**Problem statement:**
Please repeat the data below exactly, with the pictures removed.

**Source material:**
============

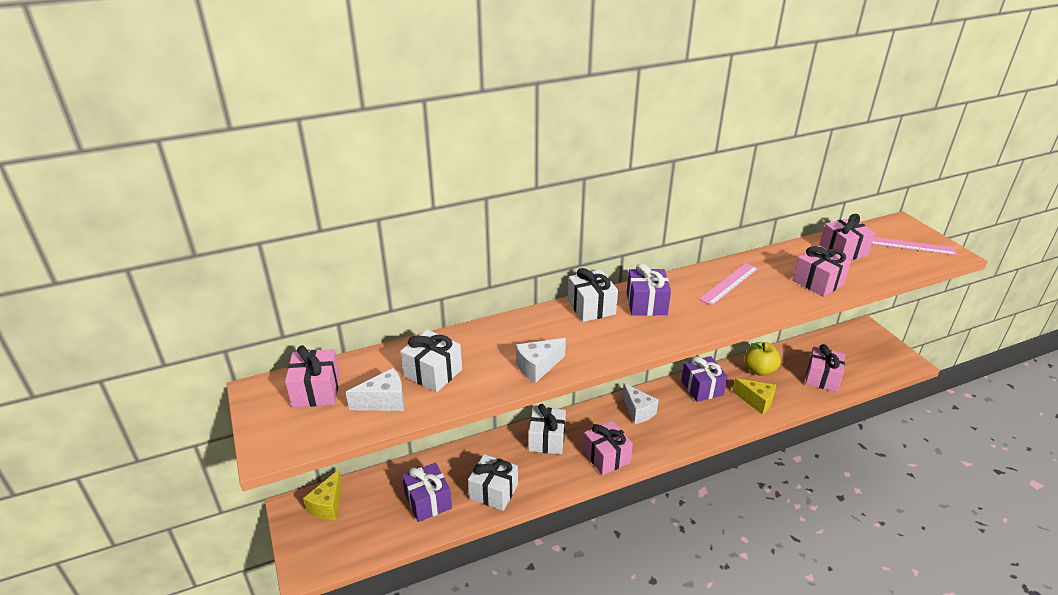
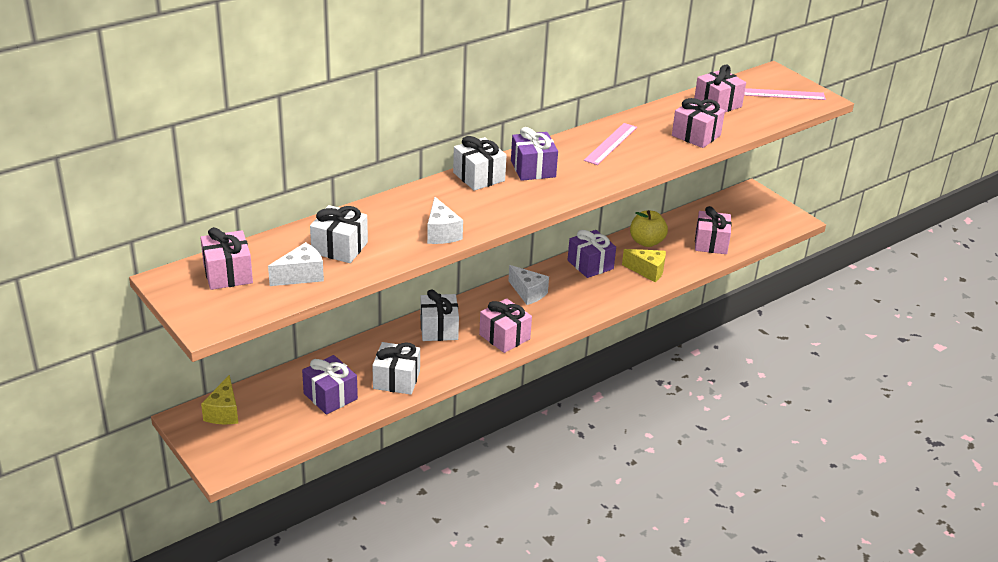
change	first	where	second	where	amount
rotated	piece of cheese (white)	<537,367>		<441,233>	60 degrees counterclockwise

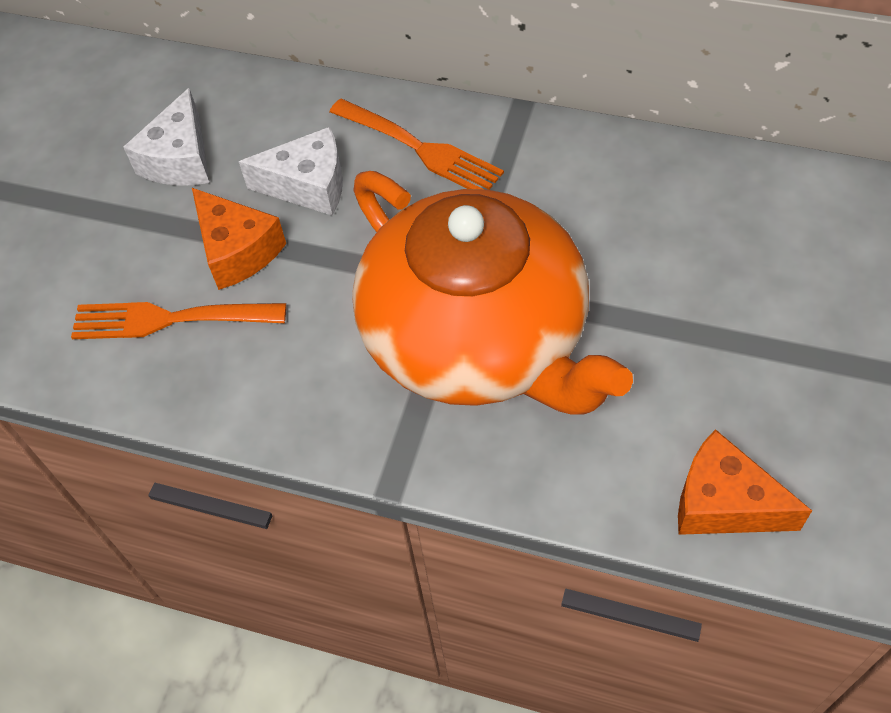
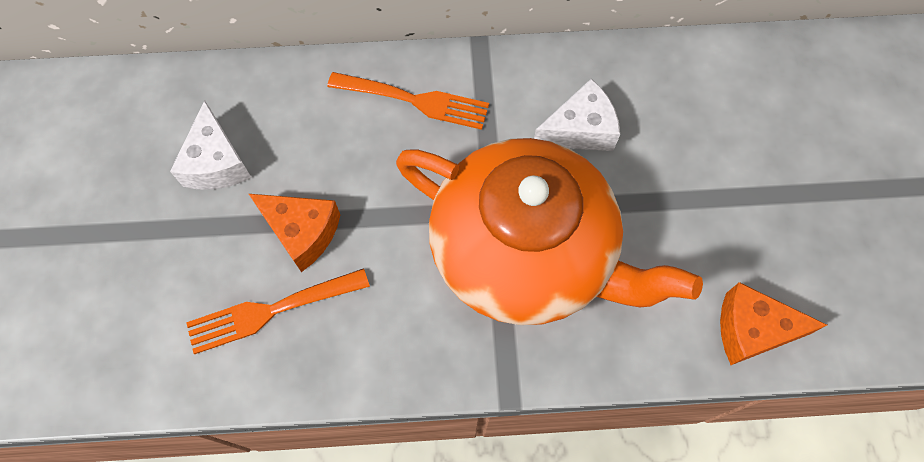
change	first	where	second	where	amount
shifted	piece of cheese (white)	<308,185>		<580,130>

============

**Written solution:**
change	first	where	second	where	amount
rotated	piece of cheese (white)	<537,367>		<441,233>	60 degrees counterclockwise

change	first	where	second	where	amount
shifted	piece of cheese (white)	<308,185>		<580,130>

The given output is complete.